[Start of Attachment]

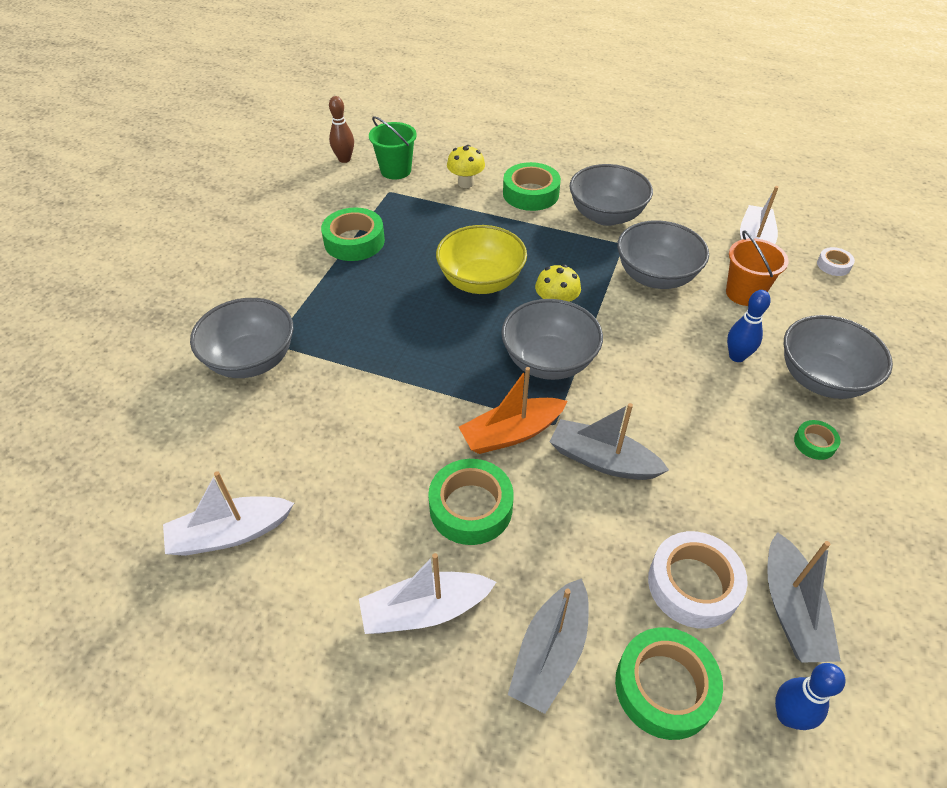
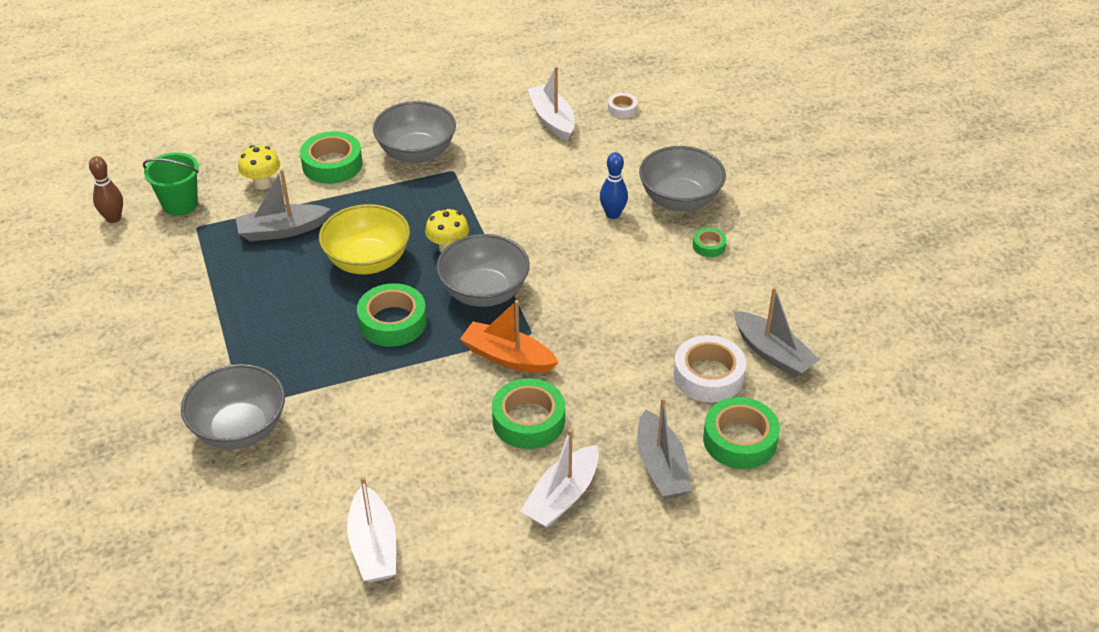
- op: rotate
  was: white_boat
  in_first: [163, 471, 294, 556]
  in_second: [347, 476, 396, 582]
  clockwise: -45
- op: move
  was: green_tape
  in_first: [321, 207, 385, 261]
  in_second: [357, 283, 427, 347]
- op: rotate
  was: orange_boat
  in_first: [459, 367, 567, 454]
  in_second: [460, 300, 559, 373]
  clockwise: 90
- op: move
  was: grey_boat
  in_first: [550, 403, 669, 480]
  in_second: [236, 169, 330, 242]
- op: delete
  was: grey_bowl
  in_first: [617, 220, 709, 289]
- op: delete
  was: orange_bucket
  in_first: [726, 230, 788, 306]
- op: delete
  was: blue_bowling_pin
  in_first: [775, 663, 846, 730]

[End of Attachment]

Without the pictures, print all of the records exactly.

- op: rotate
  was: white_boat
  in_first: [163, 471, 294, 556]
  in_second: [347, 476, 396, 582]
  clockwise: -45
- op: move
  was: green_tape
  in_first: [321, 207, 385, 261]
  in_second: [357, 283, 427, 347]
- op: rotate
  was: orange_boat
  in_first: [459, 367, 567, 454]
  in_second: [460, 300, 559, 373]
  clockwise: 90
- op: move
  was: grey_boat
  in_first: [550, 403, 669, 480]
  in_second: [236, 169, 330, 242]
- op: delete
  was: grey_bowl
  in_first: [617, 220, 709, 289]
- op: delete
  was: orange_bucket
  in_first: [726, 230, 788, 306]
- op: delete
  was: blue_bowling_pin
  in_first: [775, 663, 846, 730]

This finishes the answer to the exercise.